__Directions__:
Report each line of the entries that includes "green" by copying it.

__Saved data entries__:
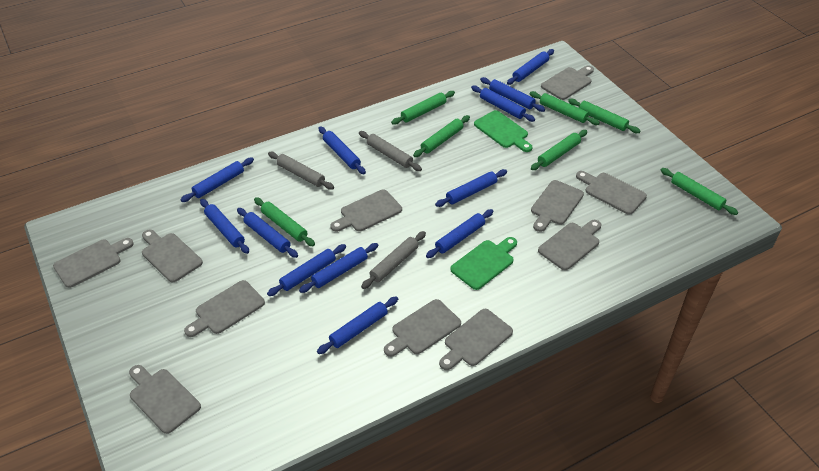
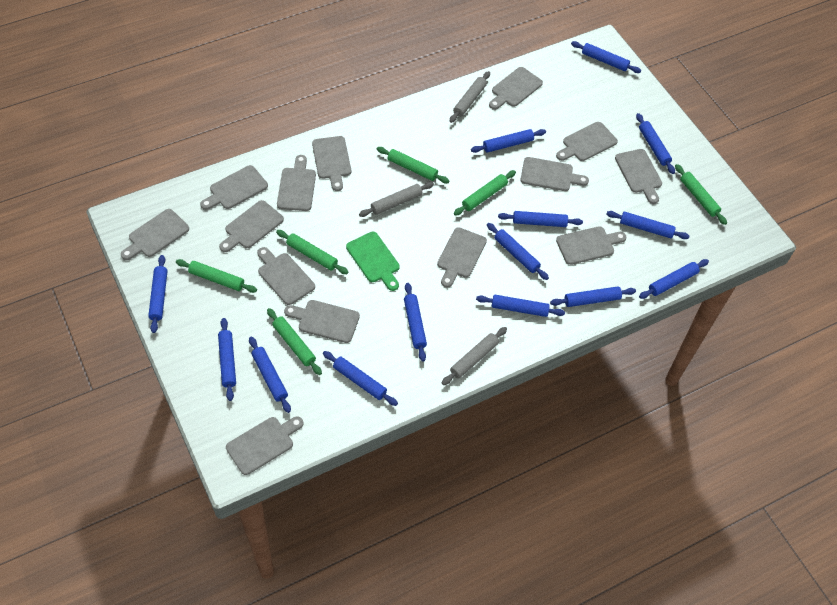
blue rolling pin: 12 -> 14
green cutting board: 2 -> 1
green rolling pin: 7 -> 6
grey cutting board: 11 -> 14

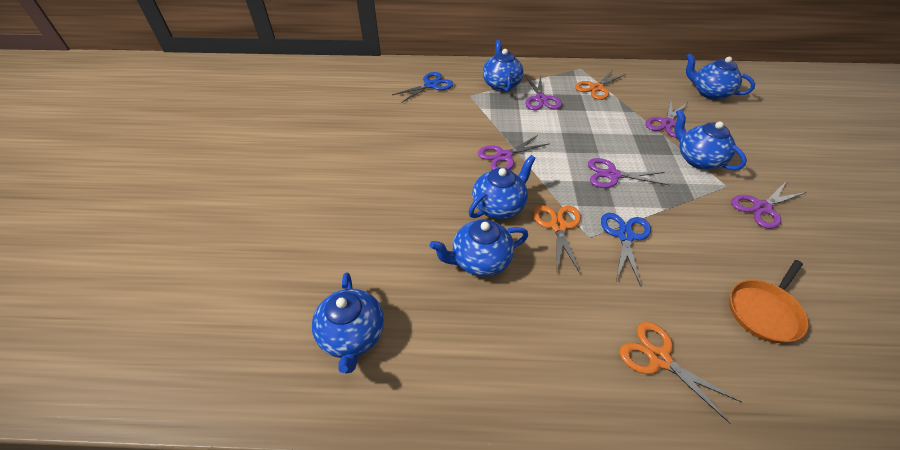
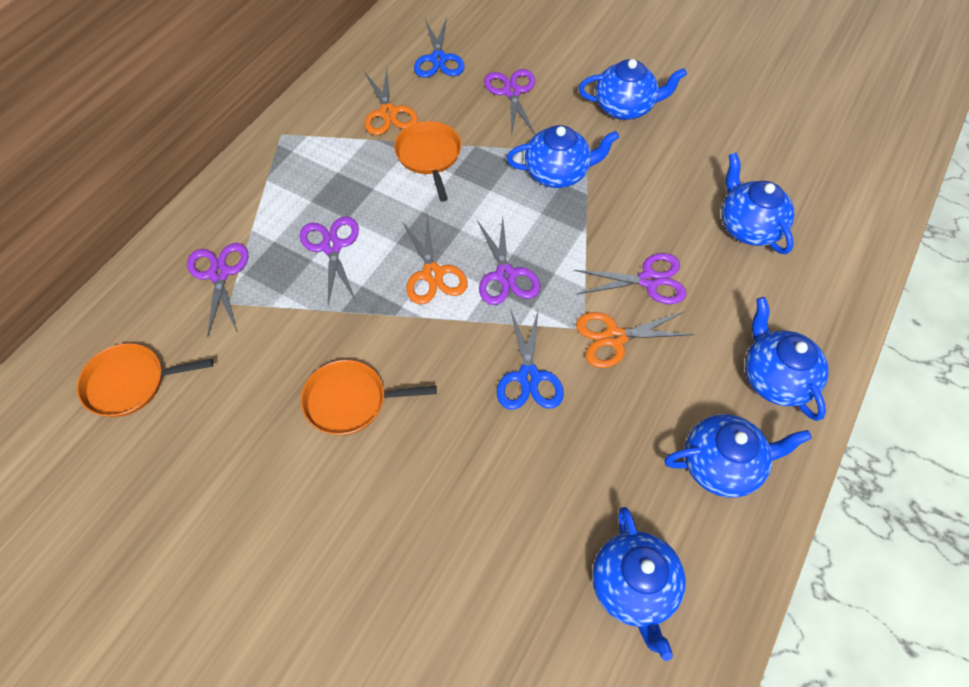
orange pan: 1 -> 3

__Response box__:
green cutting board: 2 -> 1
green rolling pin: 7 -> 6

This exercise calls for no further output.